What the task asks
Copy the material below word for word, from the line with "Answer: (B)" to the line with "pyautogui.click(x=324, y=278)", including both of those lines. Omit the pictures.

Input rows
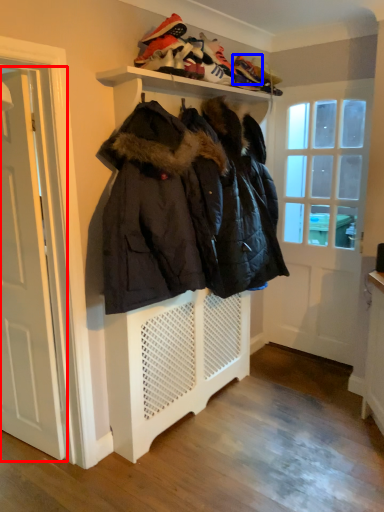
Question: Which of the following is the farthest to the observer, door (highlighted by a red box) or shoe (highlighted by a blue box)?

Choices:
 (A) door
 (B) shoe

Answer: (B)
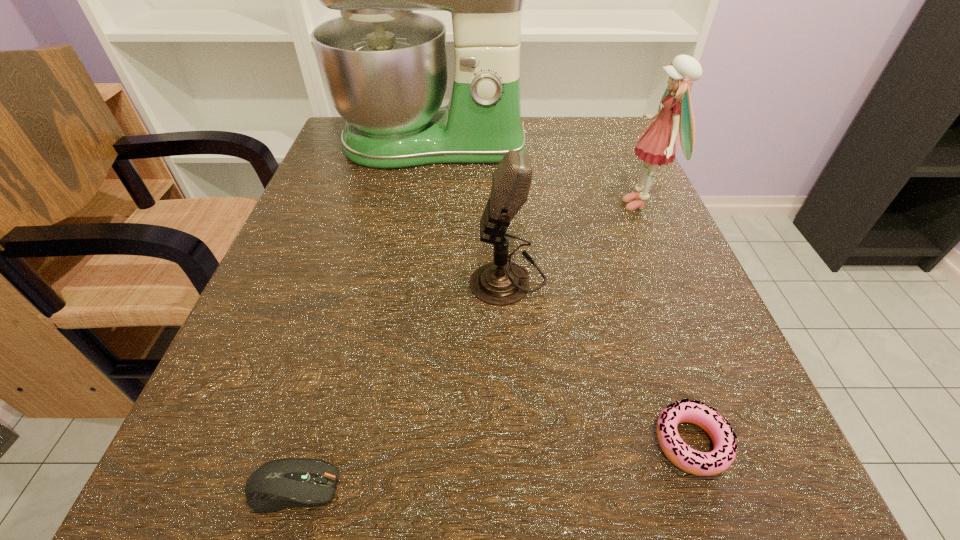
Find the location of a particular element. This screenshot has height=540, width=960. vacant space located 0.320m on the front-facing side of the doll is located at coordinates (443, 204).

Where is `blank space located 0.320m on the front-facing side of the doll`? The width and height of the screenshot is (960, 540). blank space located 0.320m on the front-facing side of the doll is located at coordinates (443, 204).

Where is `free space located 0.110m on the front-facing side of the third shortest object`? free space located 0.110m on the front-facing side of the third shortest object is located at coordinates (397, 278).

You are a GUI agent. You are given a task and a screenshot of the screen. Output one action in this format:
    pyautogui.click(x=<x>, y=<y>)
    Task: Click on the vacant area situated on the front-facing side of the third shortest object
    
    Given the screenshot: What is the action you would take?
    pyautogui.click(x=324, y=278)

Identify the location of vacant space situated 0.310m on the front-facing side of the third shortest object. This screenshot has height=540, width=960. (265, 278).

In order to click on vacant region located on the button of the computer equipment in this screenshot , I will do (582, 488).

This screenshot has height=540, width=960. I want to click on free space located on the left of the doughnut, so click(x=546, y=443).

Identify the location of object positioned at the far edge. (384, 67).

Where is `computer equipment positioned at the near edge`? The height and width of the screenshot is (540, 960). computer equipment positioned at the near edge is located at coordinates (278, 484).

At what (x,y) coordinates should I click in order to perform the action: click on doughnut that is at the near edge. Please return your answer as a coordinate pair (x, y). The image size is (960, 540). Looking at the image, I should click on (689, 460).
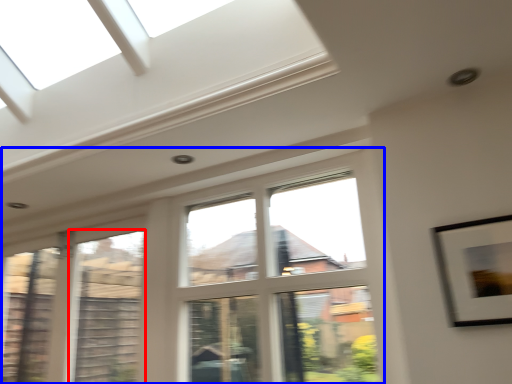
Question: Which point is further to the camera, window (highlighted by a red box) or window (highlighted by a blue box)?

Choices:
 (A) window
 (B) window

Answer: (A)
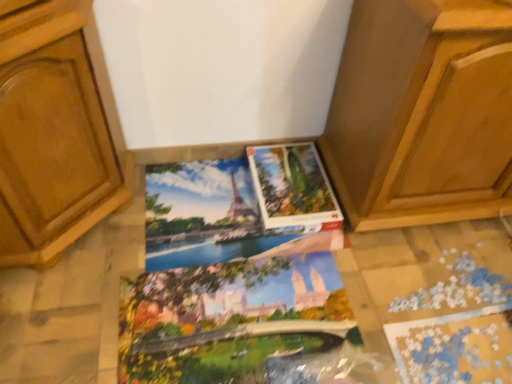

Solved exercise
Answer: (B)
Find the location of a particular element. This screenshot has height=540, width=960. vacant space located 0.320m on the front-facing side of the doll is located at coordinates (443, 204).

Where is `blank space located 0.320m on the front-facing side of the doll`? The width and height of the screenshot is (960, 540). blank space located 0.320m on the front-facing side of the doll is located at coordinates (443, 204).

Where is `free space located 0.110m on the front-facing side of the third shortest object`? free space located 0.110m on the front-facing side of the third shortest object is located at coordinates (397, 278).

You are a GUI agent. You are given a task and a screenshot of the screen. Output one action in this format:
    pyautogui.click(x=<x>, y=<y>)
    Task: Click on the vacant area situated on the front-facing side of the third shortest object
    
    Given the screenshot: What is the action you would take?
    pyautogui.click(x=324, y=278)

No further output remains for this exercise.